• [Required task]: From the items below, copy every line that contains the word "This".

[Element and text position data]
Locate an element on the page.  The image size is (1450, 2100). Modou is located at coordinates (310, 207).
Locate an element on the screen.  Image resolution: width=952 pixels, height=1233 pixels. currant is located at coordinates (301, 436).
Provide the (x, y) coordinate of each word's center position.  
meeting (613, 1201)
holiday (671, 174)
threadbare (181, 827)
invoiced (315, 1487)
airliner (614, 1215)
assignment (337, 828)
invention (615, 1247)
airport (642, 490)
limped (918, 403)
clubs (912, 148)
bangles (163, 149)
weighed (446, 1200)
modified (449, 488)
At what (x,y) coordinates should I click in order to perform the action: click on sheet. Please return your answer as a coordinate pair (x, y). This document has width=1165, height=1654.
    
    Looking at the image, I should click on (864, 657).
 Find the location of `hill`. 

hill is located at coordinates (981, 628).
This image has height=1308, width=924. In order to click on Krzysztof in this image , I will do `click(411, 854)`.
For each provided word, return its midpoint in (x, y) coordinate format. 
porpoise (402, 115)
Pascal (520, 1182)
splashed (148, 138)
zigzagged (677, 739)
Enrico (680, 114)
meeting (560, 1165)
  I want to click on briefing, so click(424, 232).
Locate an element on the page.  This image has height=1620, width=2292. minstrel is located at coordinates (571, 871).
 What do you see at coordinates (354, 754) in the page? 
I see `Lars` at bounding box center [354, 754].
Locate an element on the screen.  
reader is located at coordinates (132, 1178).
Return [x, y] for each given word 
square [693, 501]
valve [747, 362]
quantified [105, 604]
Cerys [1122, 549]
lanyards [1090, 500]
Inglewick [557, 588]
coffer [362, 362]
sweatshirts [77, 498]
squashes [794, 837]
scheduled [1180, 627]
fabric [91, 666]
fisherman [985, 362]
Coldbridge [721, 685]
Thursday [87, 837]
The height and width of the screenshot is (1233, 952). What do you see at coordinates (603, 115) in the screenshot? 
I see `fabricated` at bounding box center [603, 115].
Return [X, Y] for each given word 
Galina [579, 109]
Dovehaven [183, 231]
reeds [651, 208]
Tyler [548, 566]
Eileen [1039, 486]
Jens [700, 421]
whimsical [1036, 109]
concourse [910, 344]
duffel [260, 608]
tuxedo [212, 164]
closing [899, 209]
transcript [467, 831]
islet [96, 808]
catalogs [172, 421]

• [Full output]:
At what (x,y) coordinates should I click in order to perform the action: click on sheet. Please return your answer as a coordinate pair (x, y). This document has width=1165, height=1654.
This image has height=1308, width=924. In order to click on Krzysztof in this image , I will do `click(411, 854)`.
Locate an element on the page.  This image has height=1620, width=2292. minstrel is located at coordinates (571, 871).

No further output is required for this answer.